- Directions for this task: Please give back the listing below word for word and drop any images.

- Collected material:
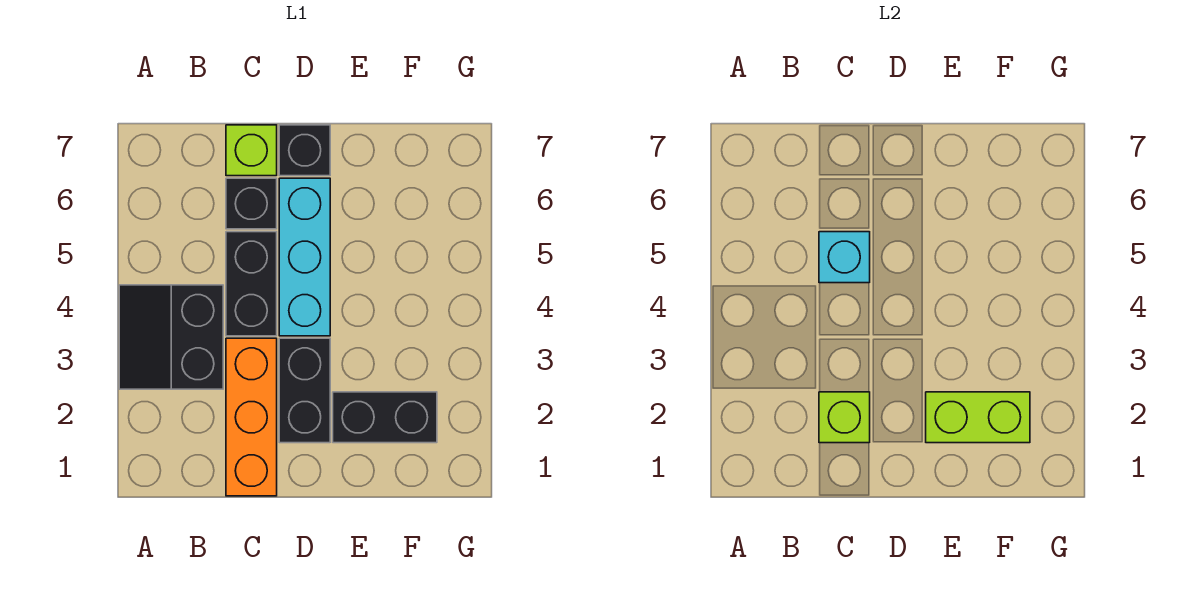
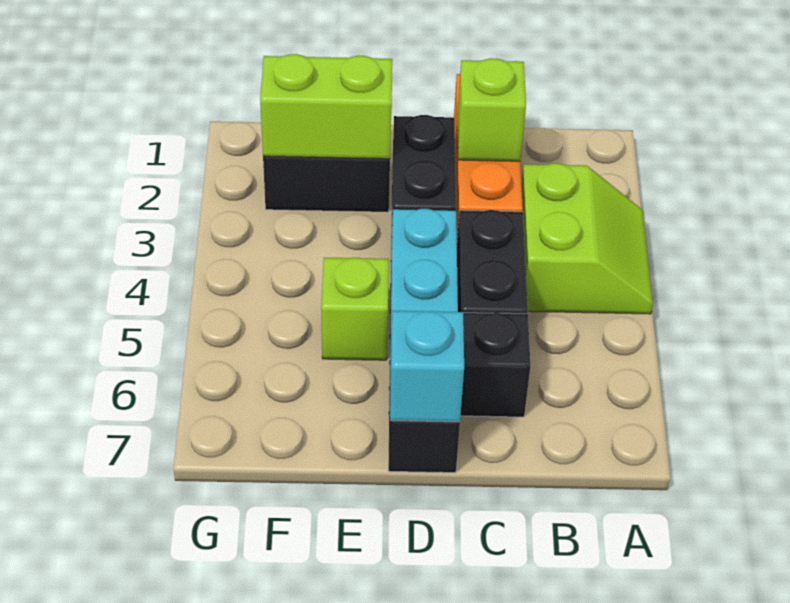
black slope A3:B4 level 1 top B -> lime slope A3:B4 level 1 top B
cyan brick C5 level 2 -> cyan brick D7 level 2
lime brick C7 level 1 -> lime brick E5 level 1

- Response to the task:
black slope A3:B4 level 1 top B -> lime slope A3:B4 level 1 top B
cyan brick C5 level 2 -> cyan brick D7 level 2
lime brick C7 level 1 -> lime brick E5 level 1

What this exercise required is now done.